**Requirements:**
Rewrite the rows below, swapping every "counterclockwise" for "anticlockwise" and leaving everything else unchanged.
** Start of Listed entries **
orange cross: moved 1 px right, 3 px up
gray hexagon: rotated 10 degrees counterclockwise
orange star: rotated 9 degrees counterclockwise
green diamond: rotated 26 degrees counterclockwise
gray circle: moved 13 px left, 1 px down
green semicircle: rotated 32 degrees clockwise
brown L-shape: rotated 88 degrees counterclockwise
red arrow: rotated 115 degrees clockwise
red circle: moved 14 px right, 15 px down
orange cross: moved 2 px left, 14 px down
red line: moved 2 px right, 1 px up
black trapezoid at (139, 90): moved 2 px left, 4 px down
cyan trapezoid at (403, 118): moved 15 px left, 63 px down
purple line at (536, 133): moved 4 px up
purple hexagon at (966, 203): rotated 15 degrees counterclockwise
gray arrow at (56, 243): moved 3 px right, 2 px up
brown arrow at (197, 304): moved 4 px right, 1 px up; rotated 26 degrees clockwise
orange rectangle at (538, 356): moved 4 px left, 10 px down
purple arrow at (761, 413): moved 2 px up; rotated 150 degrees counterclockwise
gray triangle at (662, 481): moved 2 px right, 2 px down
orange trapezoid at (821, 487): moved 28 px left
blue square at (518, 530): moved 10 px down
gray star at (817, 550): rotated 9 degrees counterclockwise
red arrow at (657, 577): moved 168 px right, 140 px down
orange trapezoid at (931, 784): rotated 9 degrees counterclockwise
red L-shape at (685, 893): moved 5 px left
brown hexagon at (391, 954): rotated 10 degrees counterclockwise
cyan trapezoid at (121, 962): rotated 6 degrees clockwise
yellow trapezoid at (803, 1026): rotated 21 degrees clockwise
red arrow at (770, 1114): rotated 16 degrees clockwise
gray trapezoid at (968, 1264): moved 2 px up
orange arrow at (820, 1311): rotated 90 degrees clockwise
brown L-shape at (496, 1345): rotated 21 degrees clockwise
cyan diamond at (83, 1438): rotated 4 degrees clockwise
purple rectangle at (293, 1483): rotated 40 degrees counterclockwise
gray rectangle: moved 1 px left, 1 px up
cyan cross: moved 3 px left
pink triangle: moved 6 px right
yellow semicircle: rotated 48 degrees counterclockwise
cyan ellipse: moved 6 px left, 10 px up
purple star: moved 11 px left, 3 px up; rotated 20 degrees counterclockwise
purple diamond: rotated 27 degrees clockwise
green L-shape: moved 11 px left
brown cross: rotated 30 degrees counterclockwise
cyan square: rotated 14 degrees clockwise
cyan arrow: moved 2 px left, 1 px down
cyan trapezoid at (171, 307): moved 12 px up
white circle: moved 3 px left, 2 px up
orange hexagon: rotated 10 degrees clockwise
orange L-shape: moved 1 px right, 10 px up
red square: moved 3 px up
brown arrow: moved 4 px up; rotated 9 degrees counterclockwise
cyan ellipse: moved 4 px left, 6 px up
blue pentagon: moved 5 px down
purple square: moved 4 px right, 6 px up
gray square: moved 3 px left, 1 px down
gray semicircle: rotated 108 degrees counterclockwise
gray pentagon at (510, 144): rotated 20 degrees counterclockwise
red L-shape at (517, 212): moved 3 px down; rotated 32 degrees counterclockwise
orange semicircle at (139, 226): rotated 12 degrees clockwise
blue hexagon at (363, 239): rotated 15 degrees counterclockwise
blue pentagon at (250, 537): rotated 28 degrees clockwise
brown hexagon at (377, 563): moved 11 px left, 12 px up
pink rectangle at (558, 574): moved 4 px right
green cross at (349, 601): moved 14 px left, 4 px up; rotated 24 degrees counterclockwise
** End of Listed entries **
**Task result:**
orange cross: moved 1 px right, 3 px up
gray hexagon: rotated 10 degrees anticlockwise
orange star: rotated 9 degrees anticlockwise
green diamond: rotated 26 degrees anticlockwise
gray circle: moved 13 px left, 1 px down
green semicircle: rotated 32 degrees clockwise
brown L-shape: rotated 88 degrees anticlockwise
red arrow: rotated 115 degrees clockwise
red circle: moved 14 px right, 15 px down
orange cross: moved 2 px left, 14 px down
red line: moved 2 px right, 1 px up
black trapezoid at (139, 90): moved 2 px left, 4 px down
cyan trapezoid at (403, 118): moved 15 px left, 63 px down
purple line at (536, 133): moved 4 px up
purple hexagon at (966, 203): rotated 15 degrees anticlockwise
gray arrow at (56, 243): moved 3 px right, 2 px up
brown arrow at (197, 304): moved 4 px right, 1 px up; rotated 26 degrees clockwise
orange rectangle at (538, 356): moved 4 px left, 10 px down
purple arrow at (761, 413): moved 2 px up; rotated 150 degrees anticlockwise
gray triangle at (662, 481): moved 2 px right, 2 px down
orange trapezoid at (821, 487): moved 28 px left
blue square at (518, 530): moved 10 px down
gray star at (817, 550): rotated 9 degrees anticlockwise
red arrow at (657, 577): moved 168 px right, 140 px down
orange trapezoid at (931, 784): rotated 9 degrees anticlockwise
red L-shape at (685, 893): moved 5 px left
brown hexagon at (391, 954): rotated 10 degrees anticlockwise
cyan trapezoid at (121, 962): rotated 6 degrees clockwise
yellow trapezoid at (803, 1026): rotated 21 degrees clockwise
red arrow at (770, 1114): rotated 16 degrees clockwise
gray trapezoid at (968, 1264): moved 2 px up
orange arrow at (820, 1311): rotated 90 degrees clockwise
brown L-shape at (496, 1345): rotated 21 degrees clockwise
cyan diamond at (83, 1438): rotated 4 degrees clockwise
purple rectangle at (293, 1483): rotated 40 degrees anticlockwise
gray rectangle: moved 1 px left, 1 px up
cyan cross: moved 3 px left
pink triangle: moved 6 px right
yellow semicircle: rotated 48 degrees anticlockwise
cyan ellipse: moved 6 px left, 10 px up
purple star: moved 11 px left, 3 px up; rotated 20 degrees anticlockwise
purple diamond: rotated 27 degrees clockwise
green L-shape: moved 11 px left
brown cross: rotated 30 degrees anticlockwise
cyan square: rotated 14 degrees clockwise
cyan arrow: moved 2 px left, 1 px down
cyan trapezoid at (171, 307): moved 12 px up
white circle: moved 3 px left, 2 px up
orange hexagon: rotated 10 degrees clockwise
orange L-shape: moved 1 px right, 10 px up
red square: moved 3 px up
brown arrow: moved 4 px up; rotated 9 degrees anticlockwise
cyan ellipse: moved 4 px left, 6 px up
blue pentagon: moved 5 px down
purple square: moved 4 px right, 6 px up
gray square: moved 3 px left, 1 px down
gray semicircle: rotated 108 degrees anticlockwise
gray pentagon at (510, 144): rotated 20 degrees anticlockwise
red L-shape at (517, 212): moved 3 px down; rotated 32 degrees anticlockwise
orange semicircle at (139, 226): rotated 12 degrees clockwise
blue hexagon at (363, 239): rotated 15 degrees anticlockwise
blue pentagon at (250, 537): rotated 28 degrees clockwise
brown hexagon at (377, 563): moved 11 px left, 12 px up
pink rectangle at (558, 574): moved 4 px right
green cross at (349, 601): moved 14 px left, 4 px up; rotated 24 degrees anticlockwise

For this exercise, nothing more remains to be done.